The output should consist solely of the line containing "grey calculator: 2 -> 3" and the lines that follow it through the end of the data below.

**** Recorded data

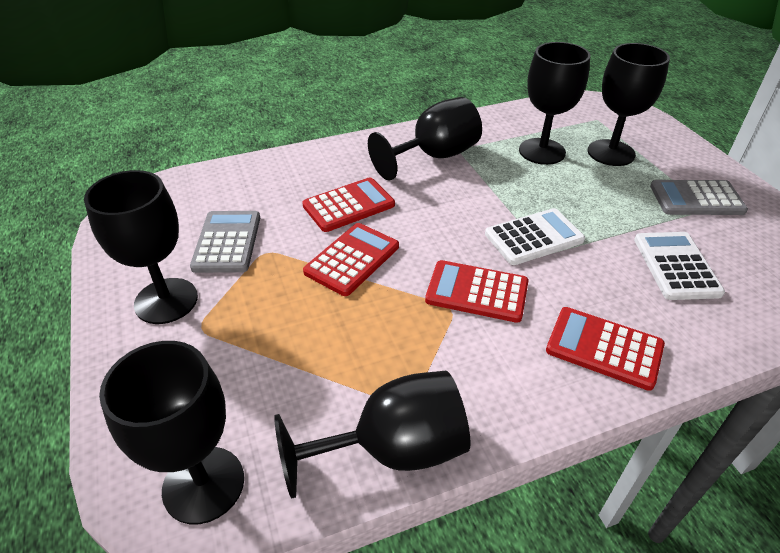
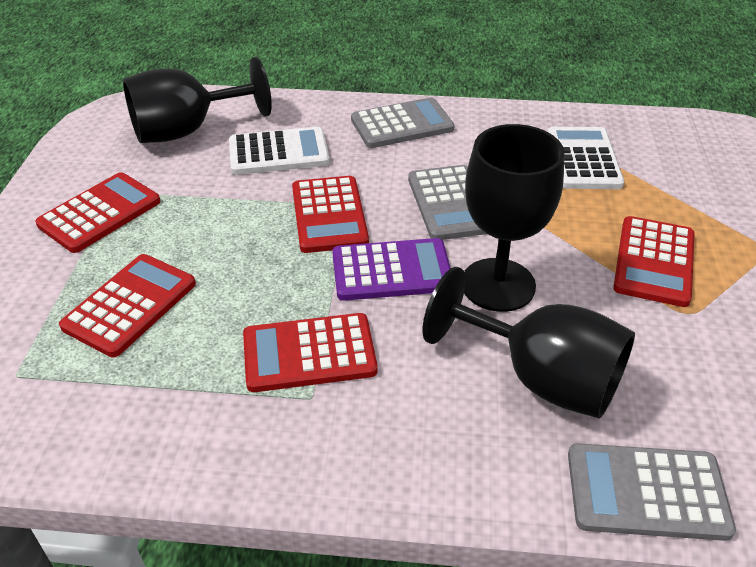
black goblet: 6 -> 3
grey calculator: 2 -> 3
purple calculator: 0 -> 1
red calculator: 4 -> 5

********

#### Exercise output
grey calculator: 2 -> 3
purple calculator: 0 -> 1
red calculator: 4 -> 5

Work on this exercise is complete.